---------- DATA SECTION
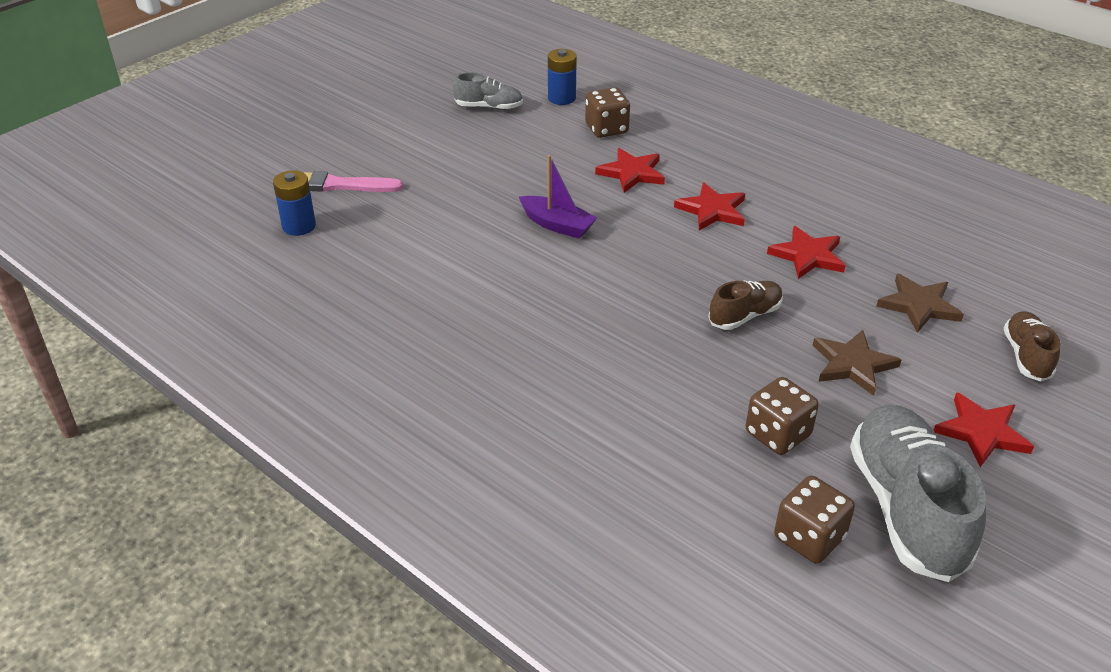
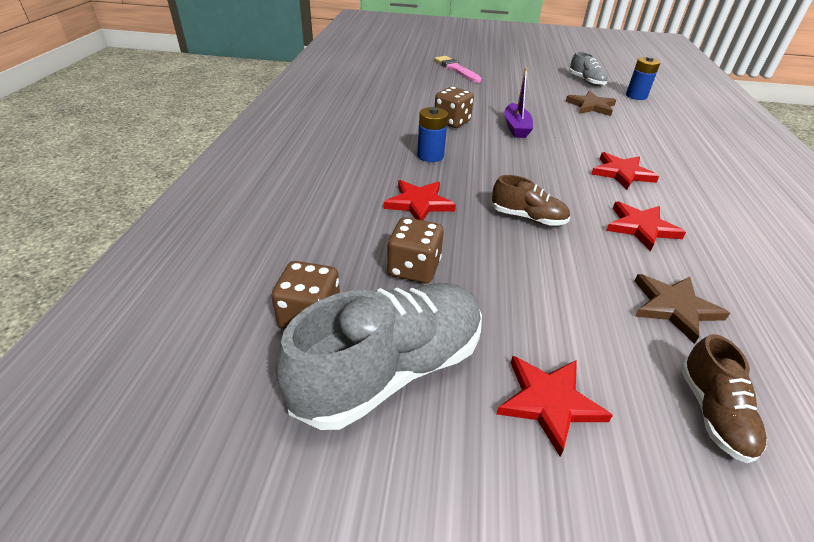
camera: 55 degrees right, 0 degrees up
(299, 226) = (412, 71): blue battery -> blue battery (430, 156)
(606, 129) = (635, 116): brown dice -> brown dice (452, 122)
(631, 173) = (607, 135): red star -> red star (419, 203)
(852, 364) = (541, 287): brown star -> brown star (591, 106)
(1026, 356) = (713, 412): brown shoe -> brown shoe turned 120 degrees clockwise

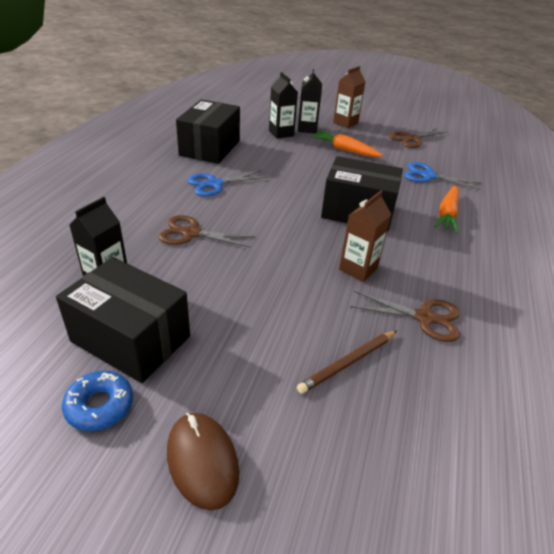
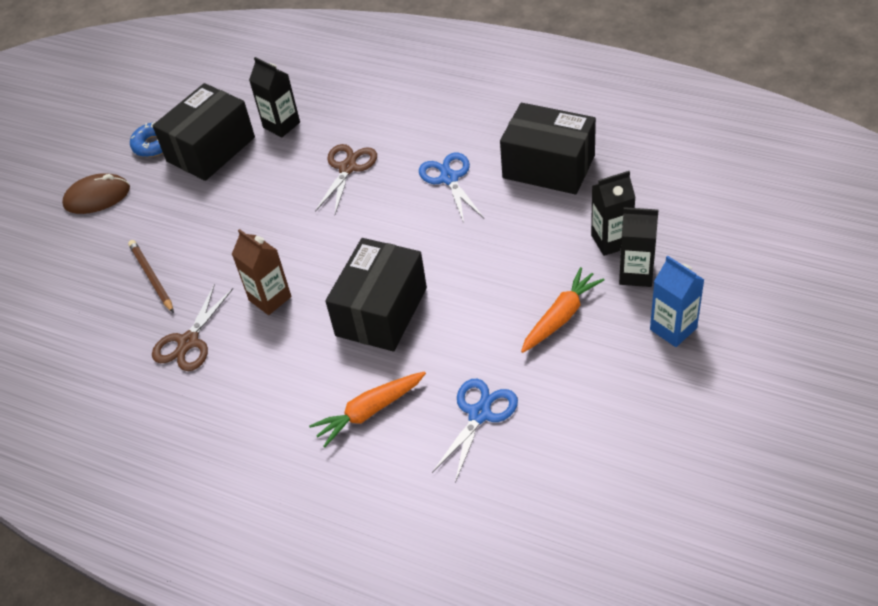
camera: 105 degrees right, 10 degrees up
(345, 123) = (673, 329): brown carton -> blue carton
(411, 139) = (619, 420): brown scissors -> none
(447, 214) = (370, 411): orange carrot -> orange carrot turned 60 degrees counterclockwise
--------------------
* _WHAT TO WORK ON_
Print every record exactly without the images.

* _SOLUTION FOR THIS PROBLEM_
camera: 55 degrees right, 0 degrees up
(299, 226) = (412, 71): blue battery -> blue battery (430, 156)
(606, 129) = (635, 116): brown dice -> brown dice (452, 122)
(631, 173) = (607, 135): red star -> red star (419, 203)
(852, 364) = (541, 287): brown star -> brown star (591, 106)
(1026, 356) = (713, 412): brown shoe -> brown shoe turned 120 degrees clockwise

camera: 105 degrees right, 10 degrees up
(345, 123) = (673, 329): brown carton -> blue carton
(411, 139) = (619, 420): brown scissors -> none
(447, 214) = (370, 411): orange carrot -> orange carrot turned 60 degrees counterclockwise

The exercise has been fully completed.